▸ **TASK OBJECTIVE**
Each entry below must be repeated exactly. Leave the pictures out of it.

START SUPPLIED RECORDS

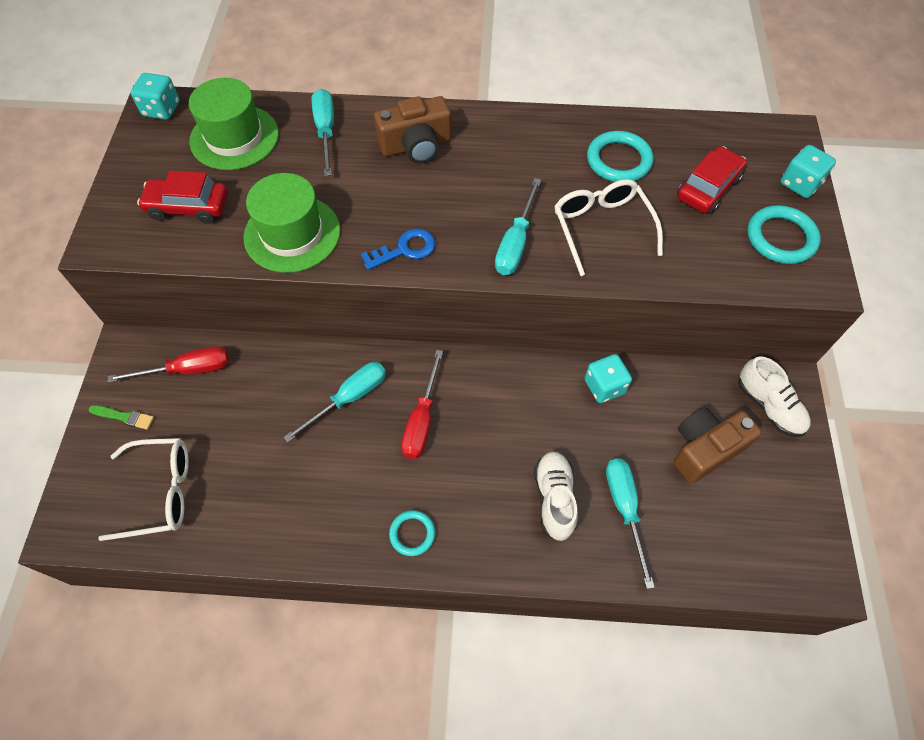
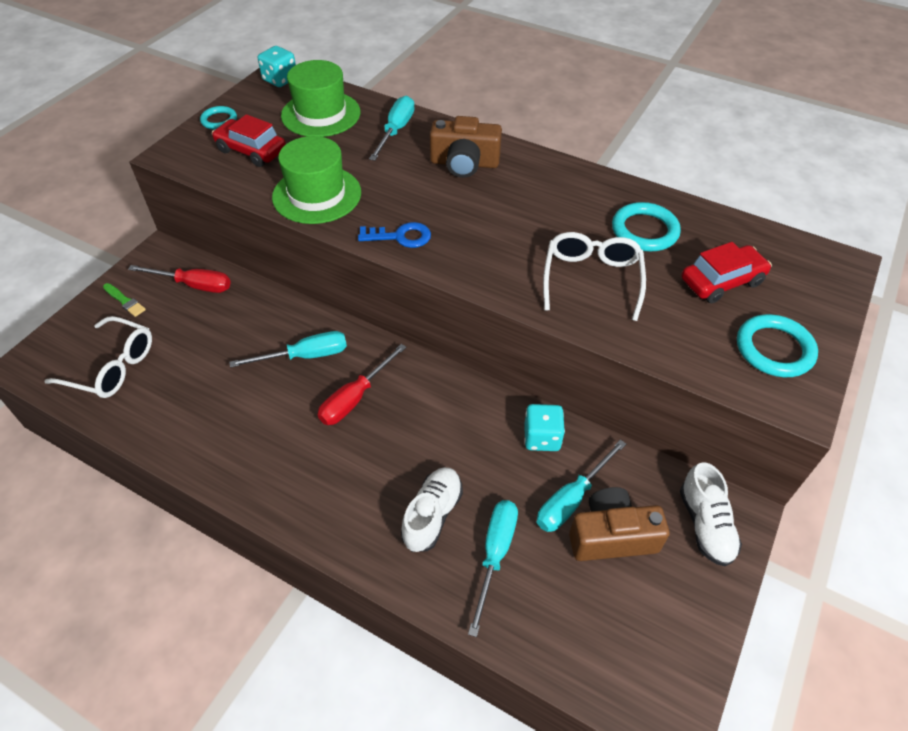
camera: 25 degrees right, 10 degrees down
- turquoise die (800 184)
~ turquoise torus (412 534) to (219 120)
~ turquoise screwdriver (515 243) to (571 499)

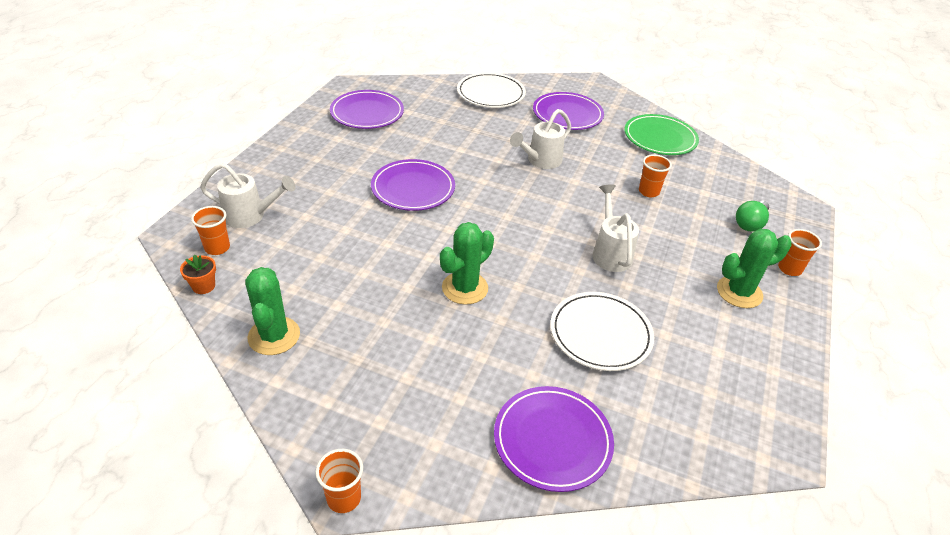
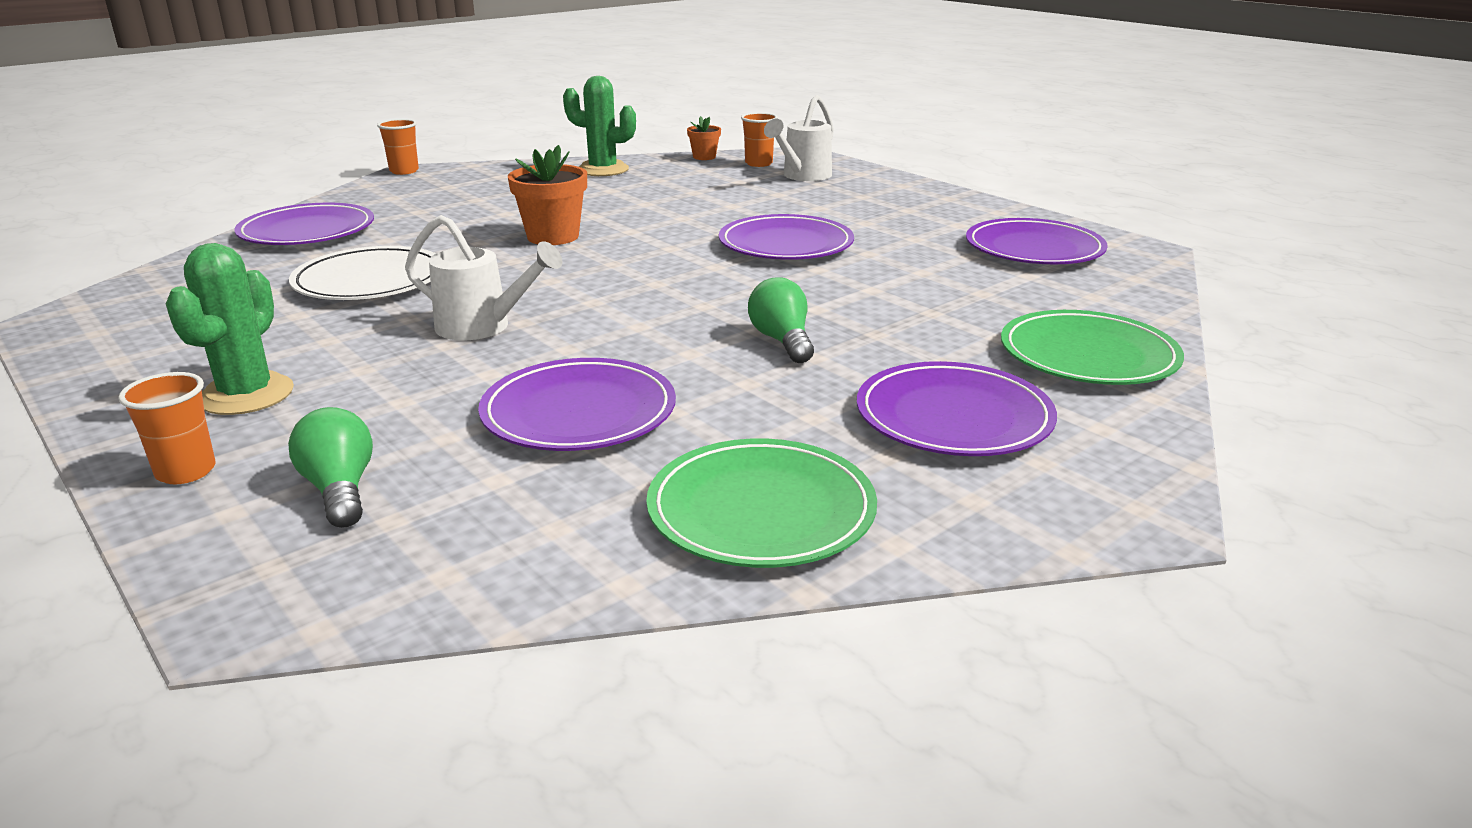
camera: 120 degrees right, 15 degrees down
~ leaf-green saguaro cactus (465 288) to orange potted plant (553 237)
~ white watering pot (541 161) to leaf-green lightbulb (782 341)
~ orange beaker (648 192) to royal purple plate (579 412)
~ white plate (491 94) to leaf-green plate (1088 355)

END SUPPLIED RECORDS

▸ **ANSWER FOR THE TASK**
camera: 25 degrees right, 10 degrees down
- turquoise die (800 184)
~ turquoise torus (412 534) to (219 120)
~ turquoise screwdriver (515 243) to (571 499)

camera: 120 degrees right, 15 degrees down
~ leaf-green saguaro cactus (465 288) to orange potted plant (553 237)
~ white watering pot (541 161) to leaf-green lightbulb (782 341)
~ orange beaker (648 192) to royal purple plate (579 412)
~ white plate (491 94) to leaf-green plate (1088 355)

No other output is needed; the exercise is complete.